What to do → From the entries below, please output exactly the lines starting at the one containing "C6: 100nF (+3V3, N004) -> 100nF (GND, N004)" and ending at the one containing "R6: none -> 75k (+3V3, GND)", both included.

Itemized modification records →
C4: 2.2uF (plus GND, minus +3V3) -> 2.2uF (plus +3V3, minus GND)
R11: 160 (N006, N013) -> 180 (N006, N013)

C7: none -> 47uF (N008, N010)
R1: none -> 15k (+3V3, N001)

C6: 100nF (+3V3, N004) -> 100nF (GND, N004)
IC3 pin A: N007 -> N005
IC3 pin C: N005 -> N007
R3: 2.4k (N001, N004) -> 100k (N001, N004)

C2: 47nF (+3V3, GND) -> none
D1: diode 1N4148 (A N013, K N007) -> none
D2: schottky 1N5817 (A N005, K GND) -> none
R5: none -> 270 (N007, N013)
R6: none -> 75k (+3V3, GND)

* * *

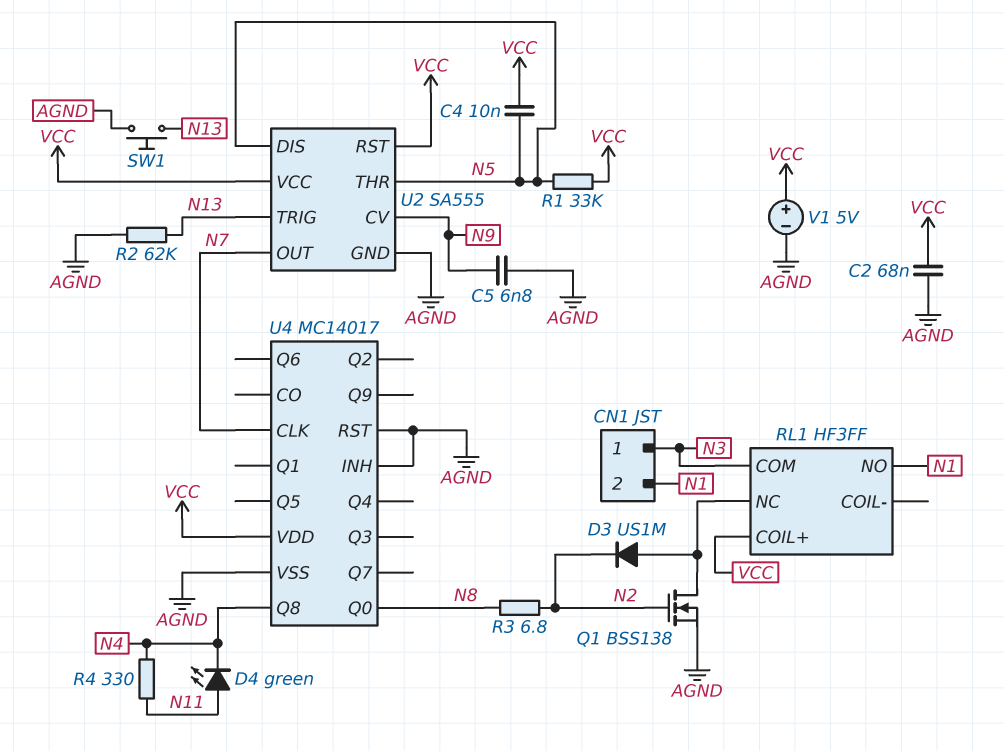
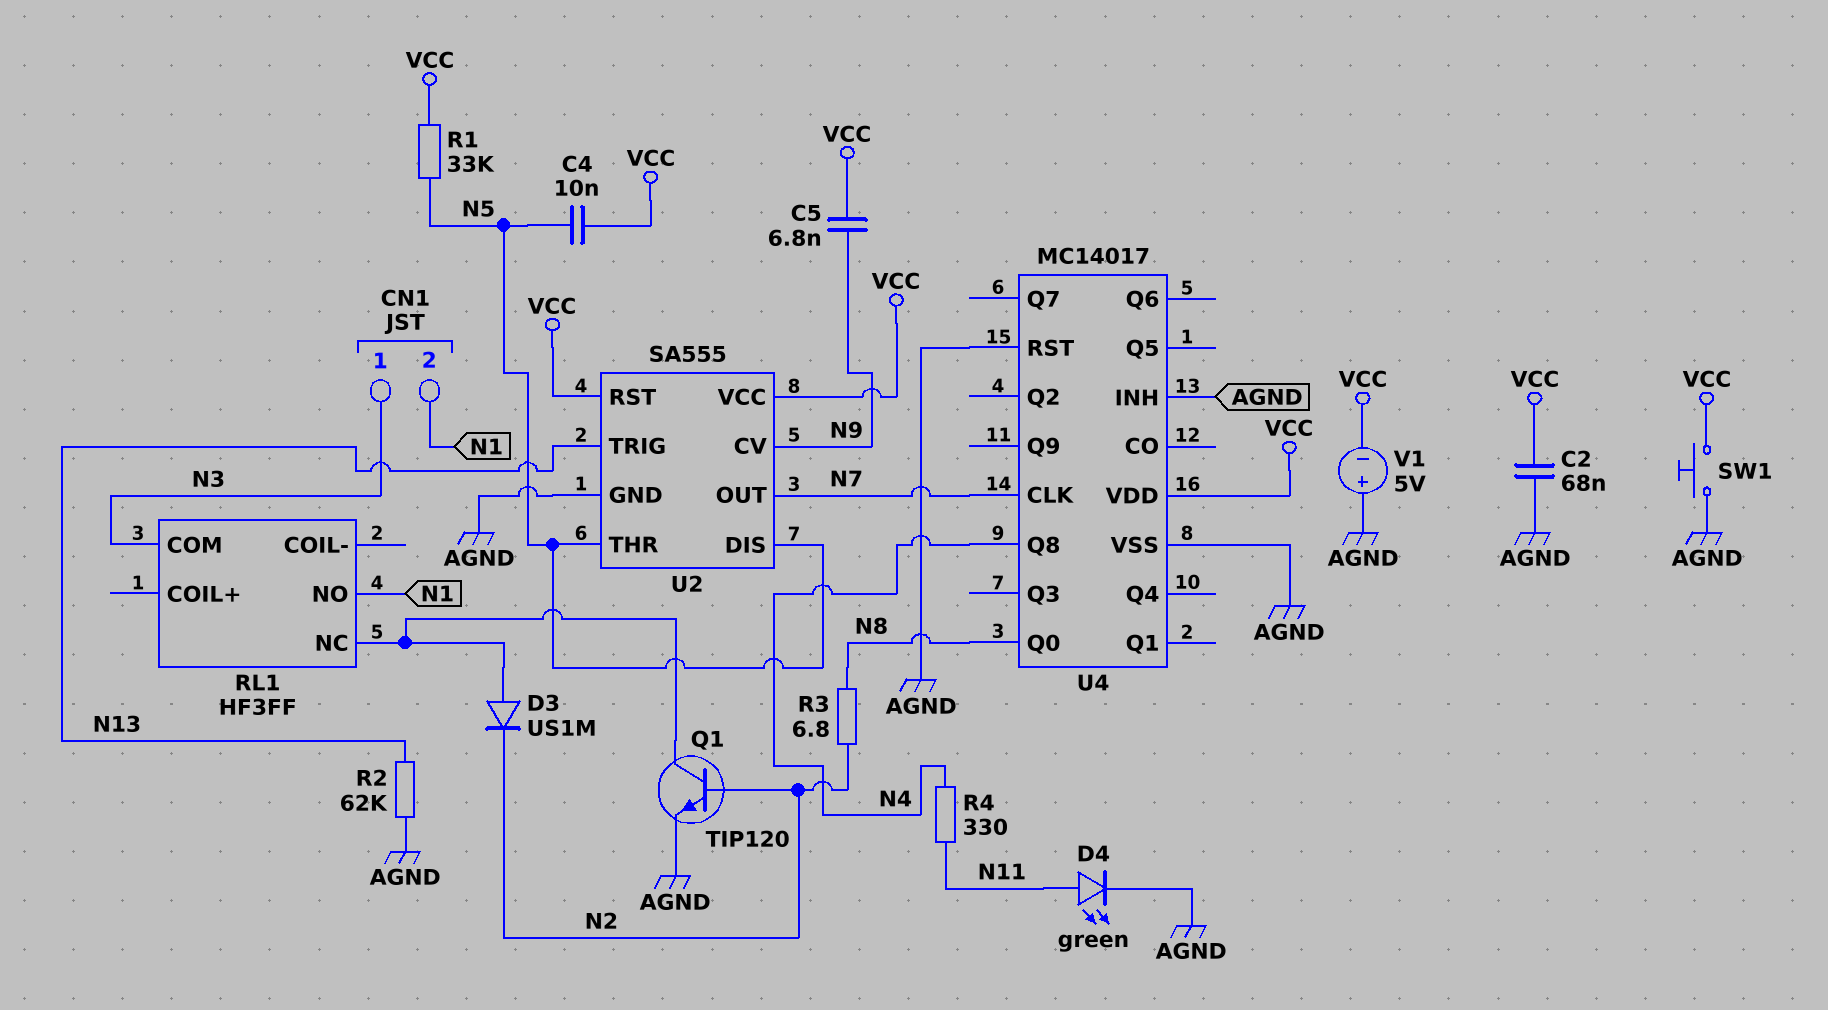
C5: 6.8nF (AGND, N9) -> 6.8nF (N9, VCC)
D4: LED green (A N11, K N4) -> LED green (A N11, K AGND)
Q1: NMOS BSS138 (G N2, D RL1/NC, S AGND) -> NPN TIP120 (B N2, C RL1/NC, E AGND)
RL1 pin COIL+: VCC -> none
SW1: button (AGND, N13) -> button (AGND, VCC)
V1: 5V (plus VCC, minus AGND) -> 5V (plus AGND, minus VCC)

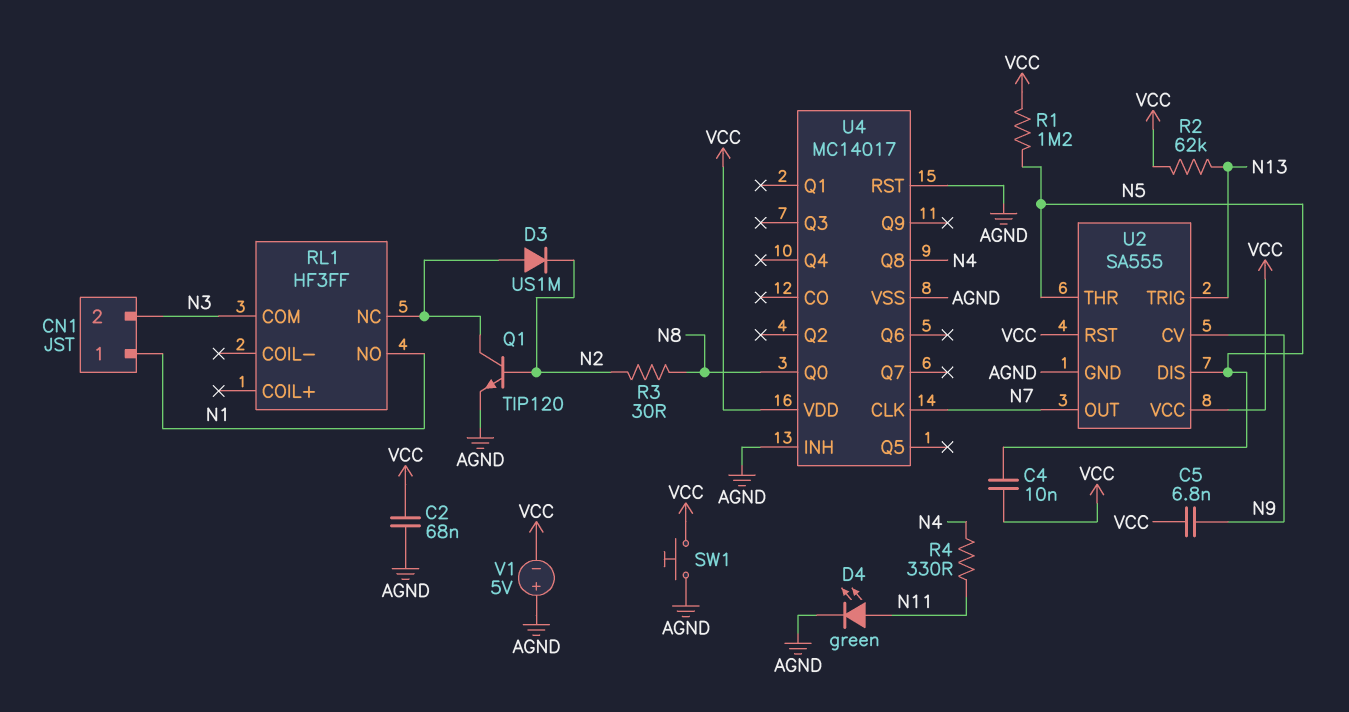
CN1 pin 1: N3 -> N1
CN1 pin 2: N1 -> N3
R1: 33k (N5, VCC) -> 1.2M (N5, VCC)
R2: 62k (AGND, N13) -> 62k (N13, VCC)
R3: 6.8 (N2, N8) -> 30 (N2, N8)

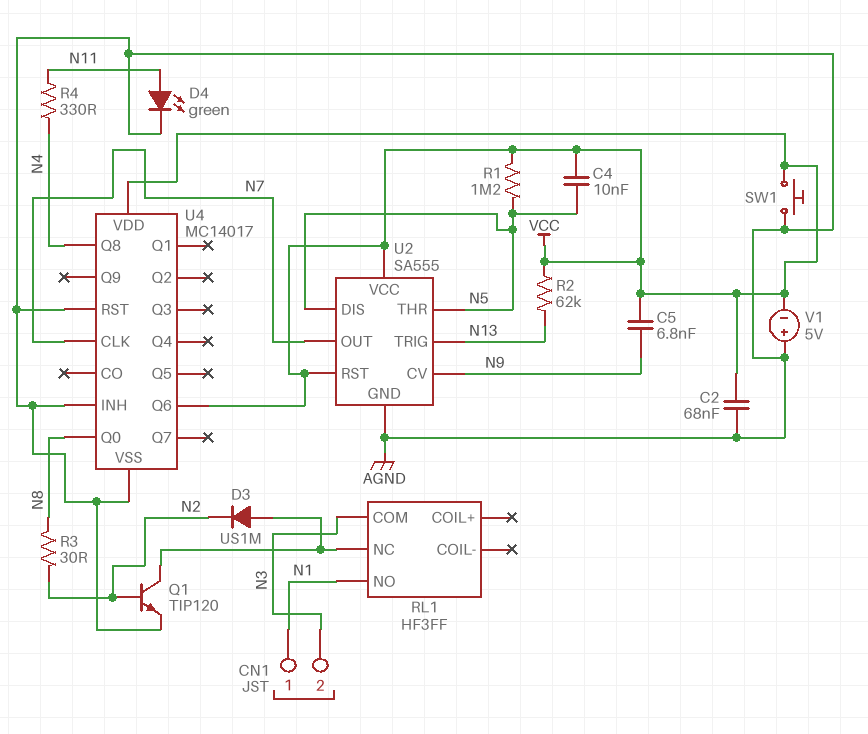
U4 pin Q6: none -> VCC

Your response →
C6: 100nF (+3V3, N004) -> 100nF (GND, N004)
IC3 pin A: N007 -> N005
IC3 pin C: N005 -> N007
R3: 2.4k (N001, N004) -> 100k (N001, N004)

C2: 47nF (+3V3, GND) -> none
D1: diode 1N4148 (A N013, K N007) -> none
D2: schottky 1N5817 (A N005, K GND) -> none
R5: none -> 270 (N007, N013)
R6: none -> 75k (+3V3, GND)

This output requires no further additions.